(Given records)

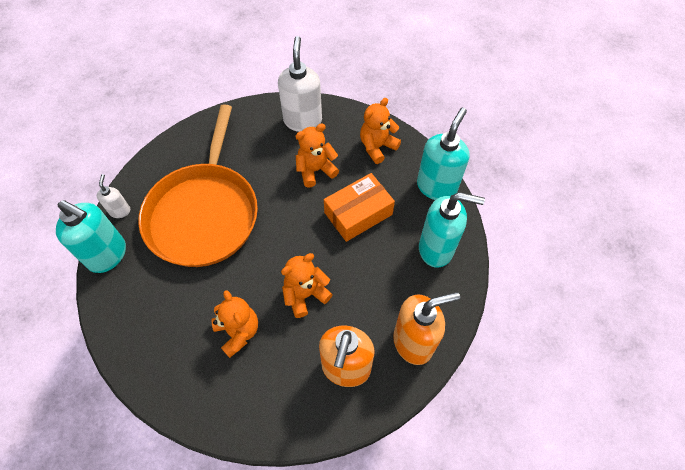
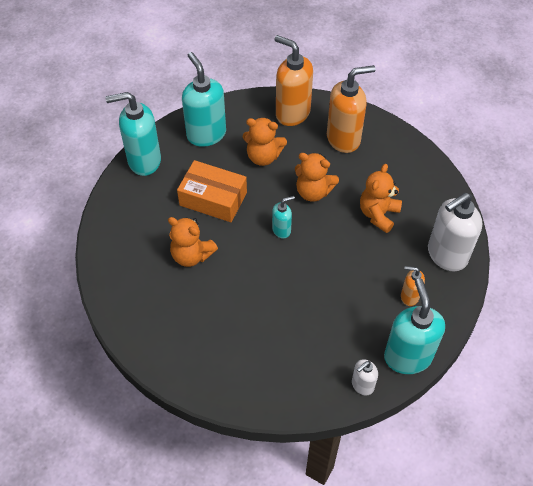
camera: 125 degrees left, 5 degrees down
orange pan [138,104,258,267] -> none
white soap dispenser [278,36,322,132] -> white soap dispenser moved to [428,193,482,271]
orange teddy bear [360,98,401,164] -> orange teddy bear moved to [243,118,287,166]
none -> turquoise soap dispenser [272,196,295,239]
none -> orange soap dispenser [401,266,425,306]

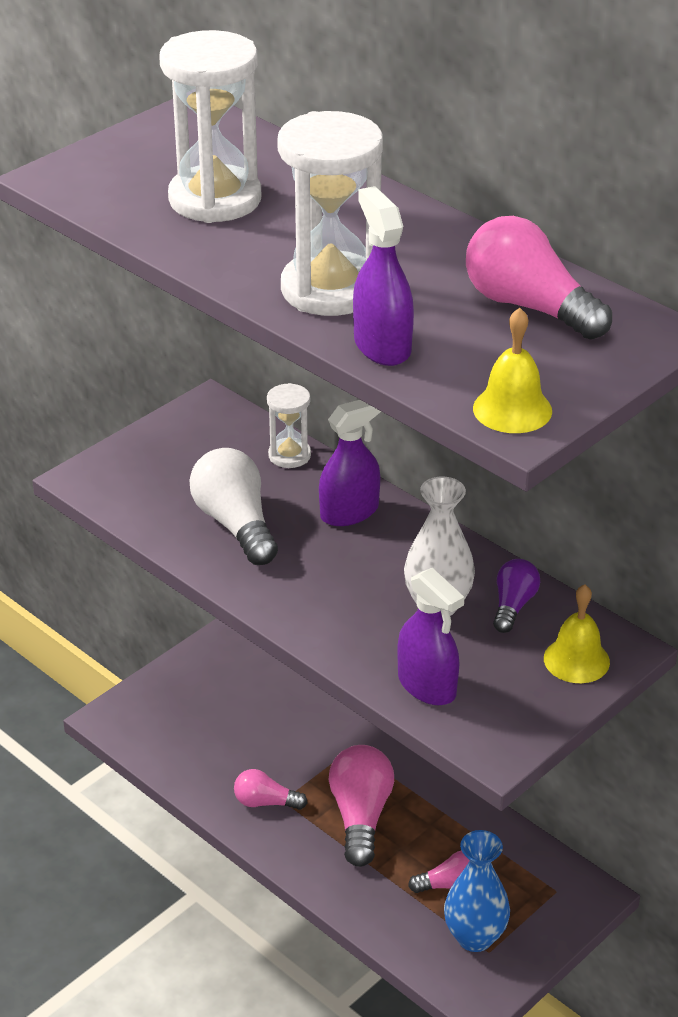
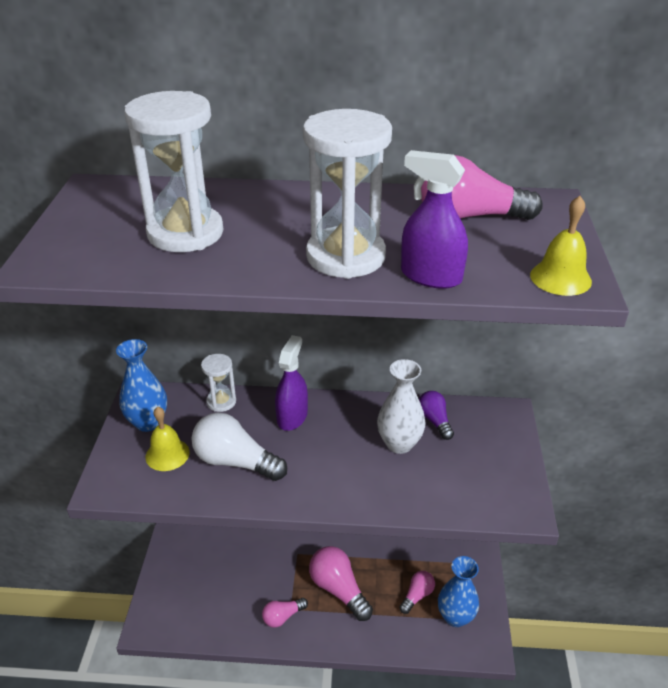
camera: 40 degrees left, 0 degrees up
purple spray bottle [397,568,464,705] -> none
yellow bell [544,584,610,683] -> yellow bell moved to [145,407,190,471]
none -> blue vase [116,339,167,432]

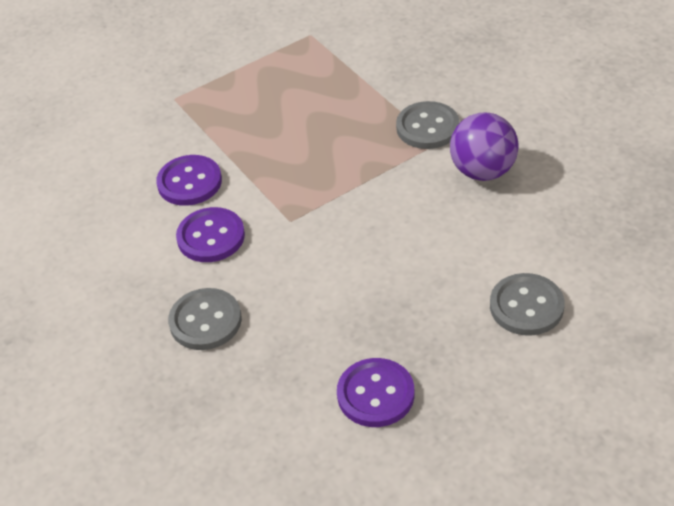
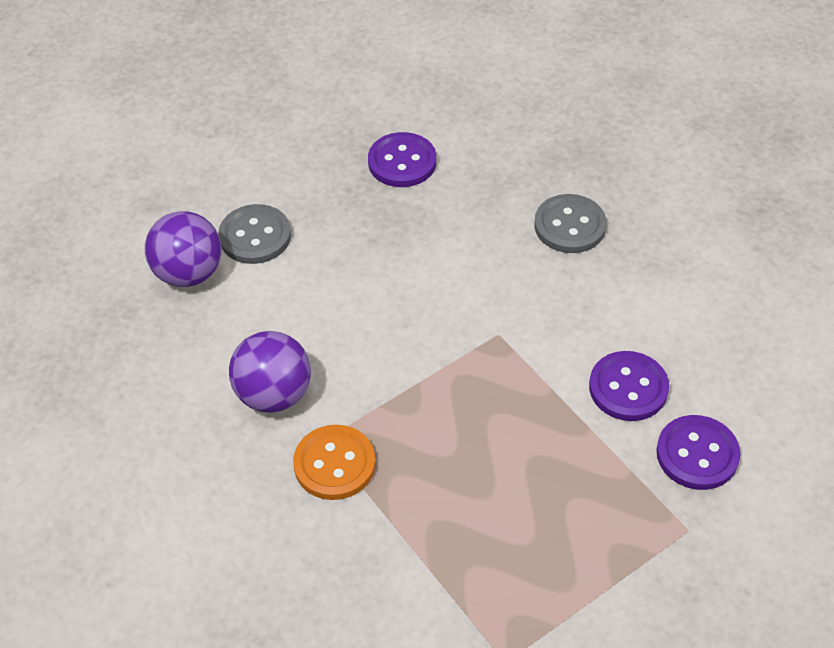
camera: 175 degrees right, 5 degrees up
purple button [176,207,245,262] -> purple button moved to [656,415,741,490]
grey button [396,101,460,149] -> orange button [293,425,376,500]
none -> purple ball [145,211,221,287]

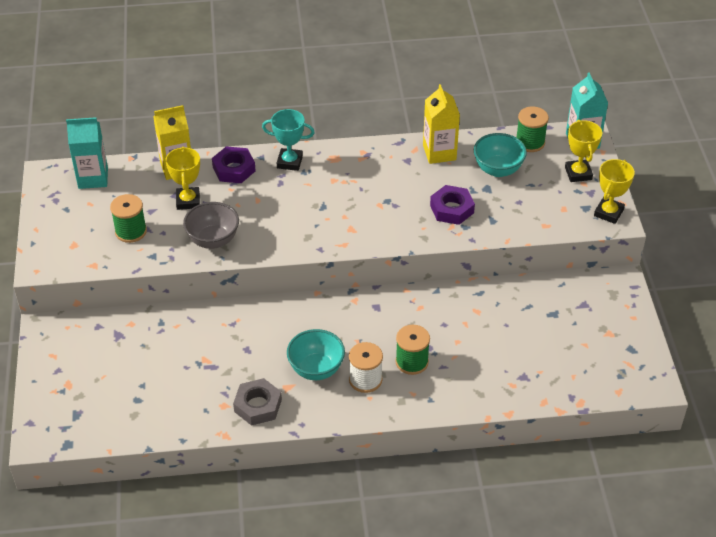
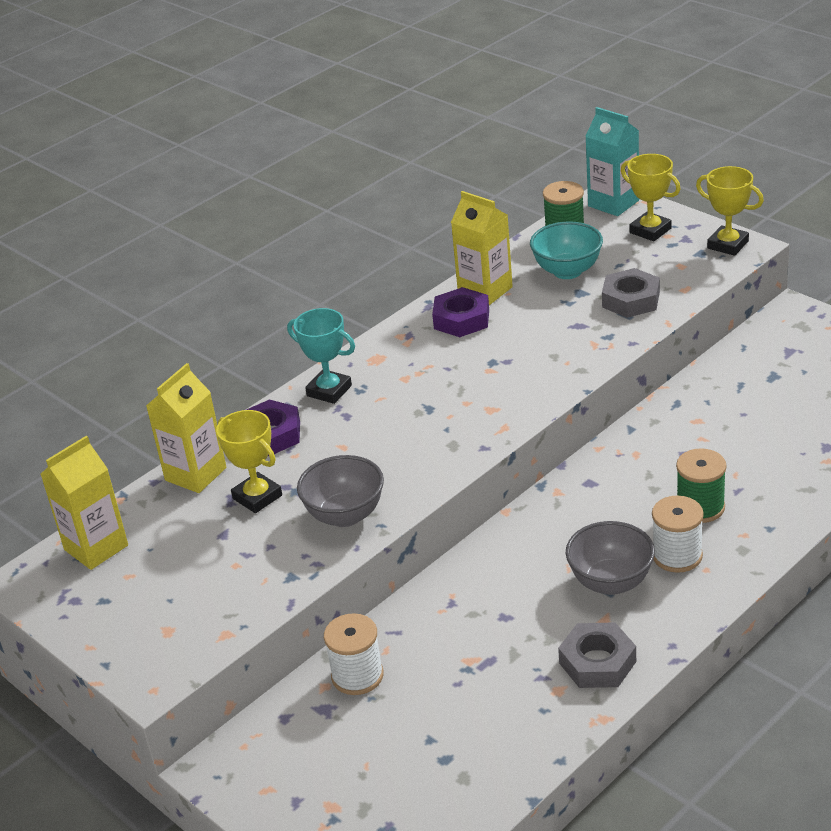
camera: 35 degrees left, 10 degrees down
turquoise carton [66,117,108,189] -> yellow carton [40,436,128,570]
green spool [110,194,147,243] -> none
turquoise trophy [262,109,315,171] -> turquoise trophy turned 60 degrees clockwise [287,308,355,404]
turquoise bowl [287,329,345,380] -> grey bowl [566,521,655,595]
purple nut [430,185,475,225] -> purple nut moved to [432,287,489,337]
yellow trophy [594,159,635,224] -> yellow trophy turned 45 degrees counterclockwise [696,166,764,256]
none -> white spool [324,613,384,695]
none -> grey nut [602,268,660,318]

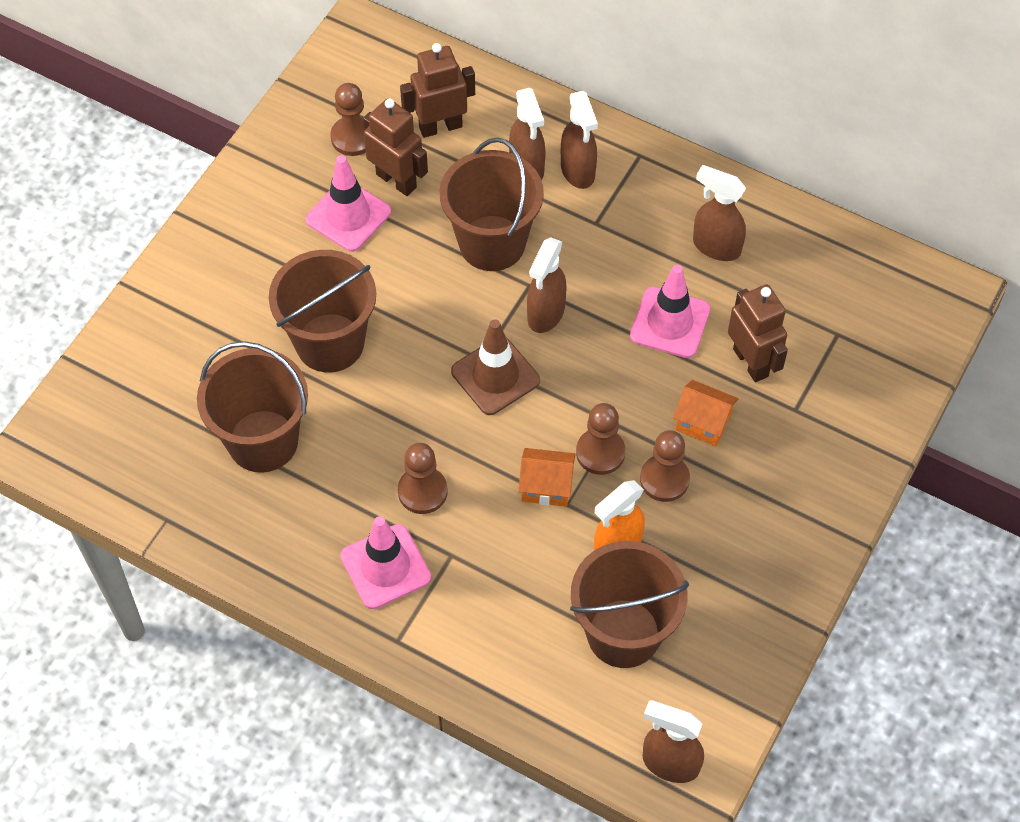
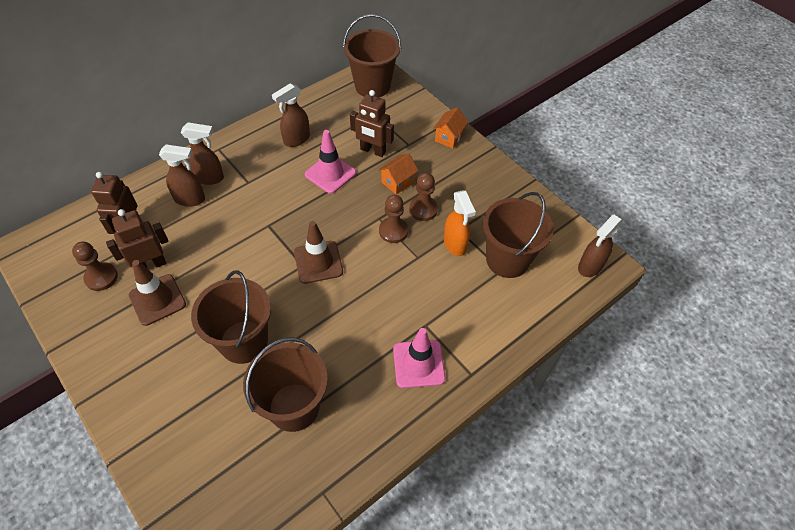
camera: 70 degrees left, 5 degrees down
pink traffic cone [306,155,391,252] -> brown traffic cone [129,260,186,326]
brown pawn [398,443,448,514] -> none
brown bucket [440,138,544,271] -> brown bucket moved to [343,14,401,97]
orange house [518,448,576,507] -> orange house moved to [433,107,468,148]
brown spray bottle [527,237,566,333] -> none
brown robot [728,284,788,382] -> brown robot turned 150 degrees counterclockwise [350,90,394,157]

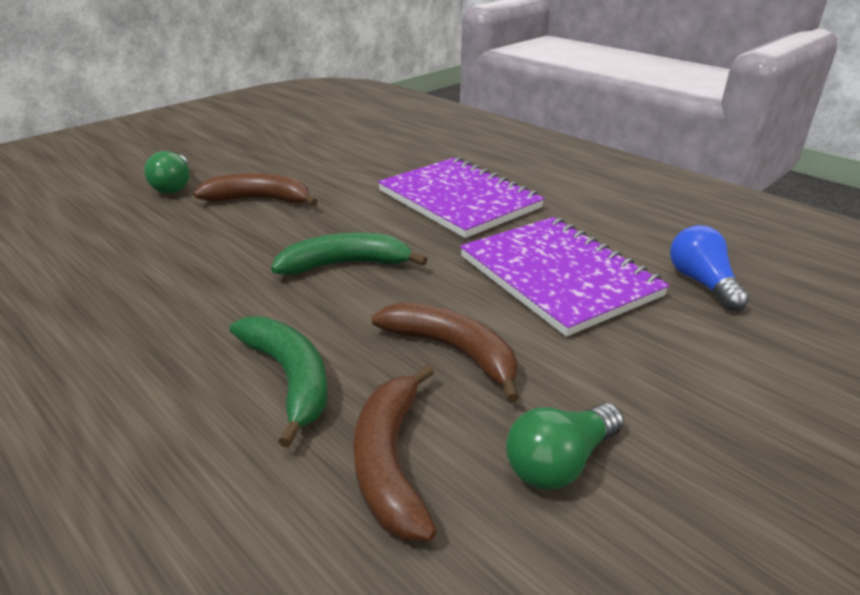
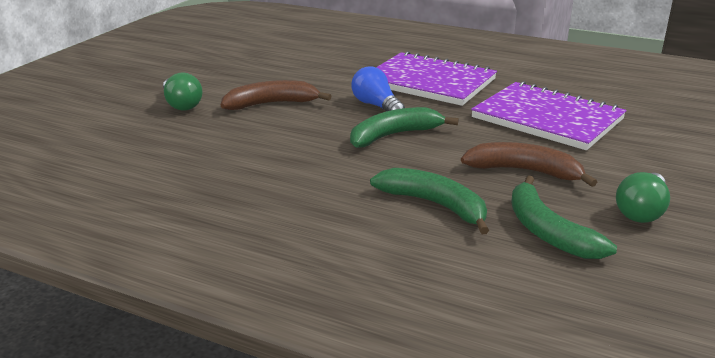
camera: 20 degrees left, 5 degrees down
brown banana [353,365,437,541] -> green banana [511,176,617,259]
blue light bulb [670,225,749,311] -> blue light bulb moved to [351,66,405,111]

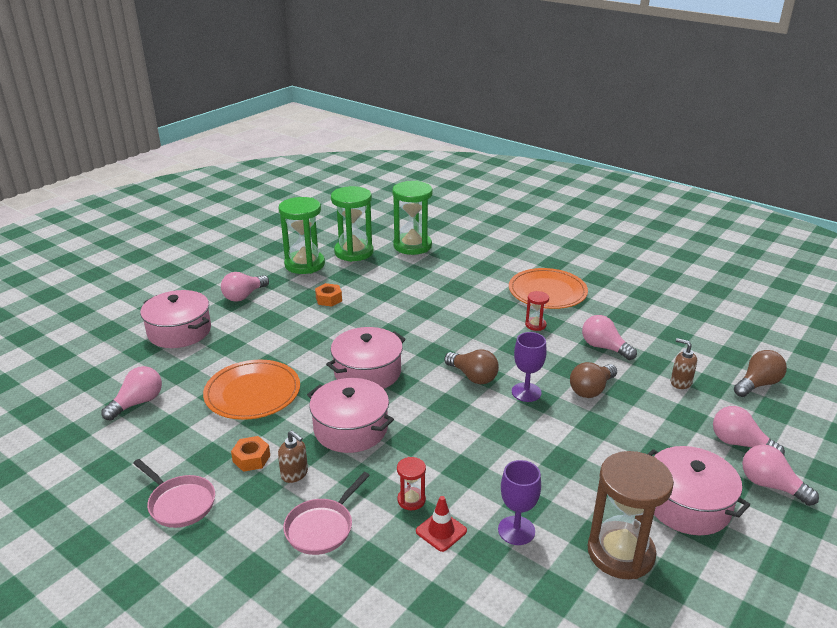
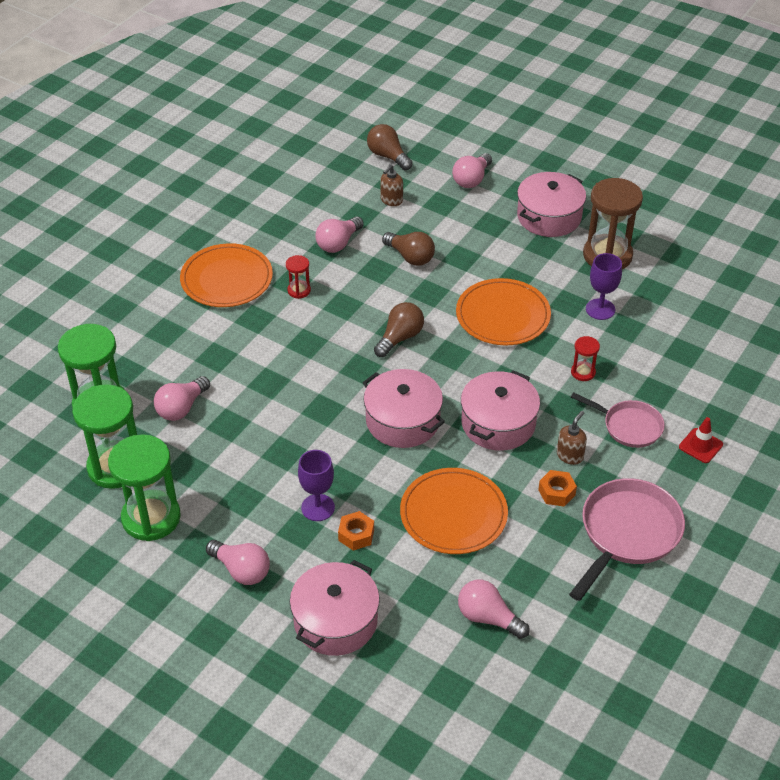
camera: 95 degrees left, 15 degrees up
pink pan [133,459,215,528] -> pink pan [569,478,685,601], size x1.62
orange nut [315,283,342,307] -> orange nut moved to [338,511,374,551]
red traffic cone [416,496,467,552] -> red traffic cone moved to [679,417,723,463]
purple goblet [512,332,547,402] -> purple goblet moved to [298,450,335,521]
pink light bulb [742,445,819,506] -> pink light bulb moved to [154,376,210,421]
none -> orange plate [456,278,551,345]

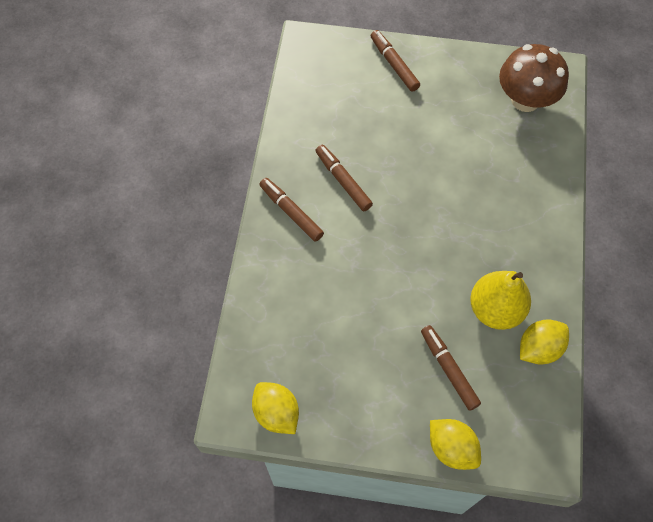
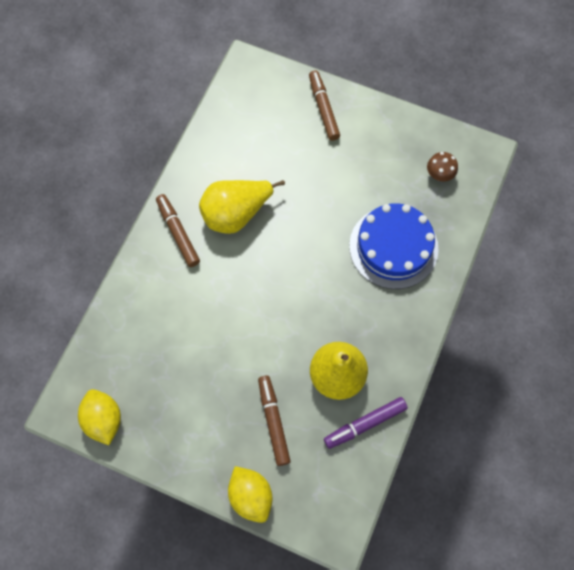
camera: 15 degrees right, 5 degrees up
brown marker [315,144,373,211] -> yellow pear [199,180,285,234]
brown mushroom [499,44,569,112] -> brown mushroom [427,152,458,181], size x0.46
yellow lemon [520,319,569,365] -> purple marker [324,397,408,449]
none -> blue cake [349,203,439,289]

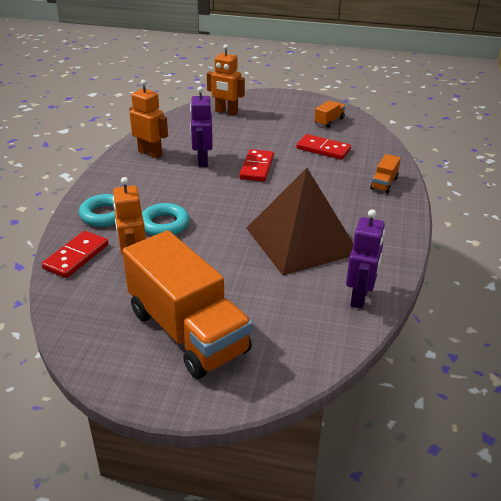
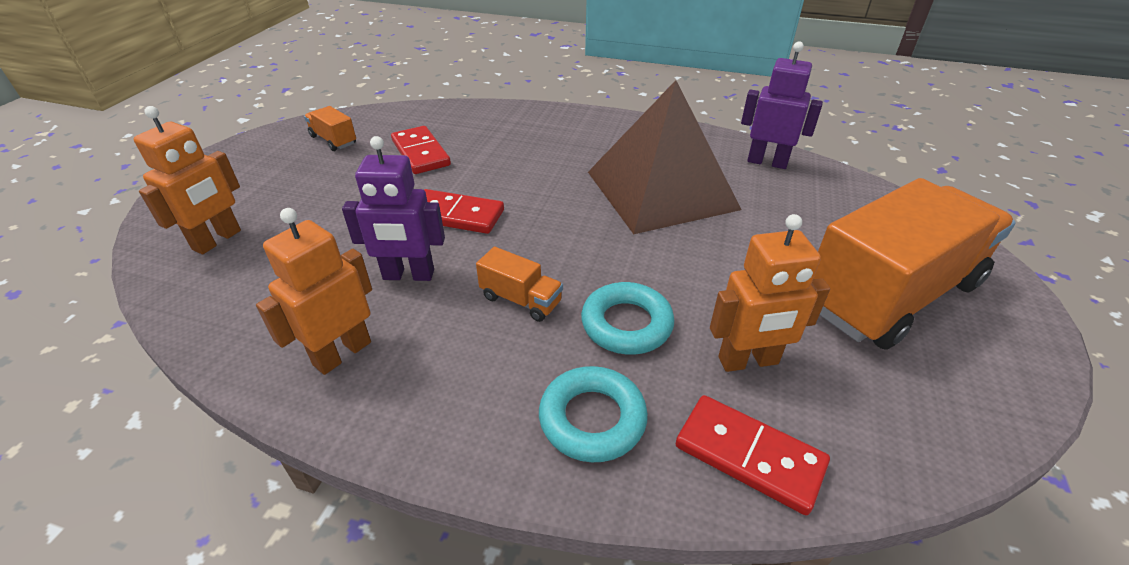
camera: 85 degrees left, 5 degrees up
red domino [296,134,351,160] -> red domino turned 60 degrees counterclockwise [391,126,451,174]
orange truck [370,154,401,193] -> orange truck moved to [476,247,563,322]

(End Given records)

- _Your goal_
An exact copy is needed of the lines running from the one with "brown marker [315,144,373,211]" through the end of the data above, and of those lines only, without pictures.

- _Written response_
brown marker [315,144,373,211] -> yellow pear [199,180,285,234]
brown mushroom [499,44,569,112] -> brown mushroom [427,152,458,181], size x0.46
yellow lemon [520,319,569,365] -> purple marker [324,397,408,449]
none -> blue cake [349,203,439,289]

camera: 85 degrees left, 5 degrees up
red domino [296,134,351,160] -> red domino turned 60 degrees counterclockwise [391,126,451,174]
orange truck [370,154,401,193] -> orange truck moved to [476,247,563,322]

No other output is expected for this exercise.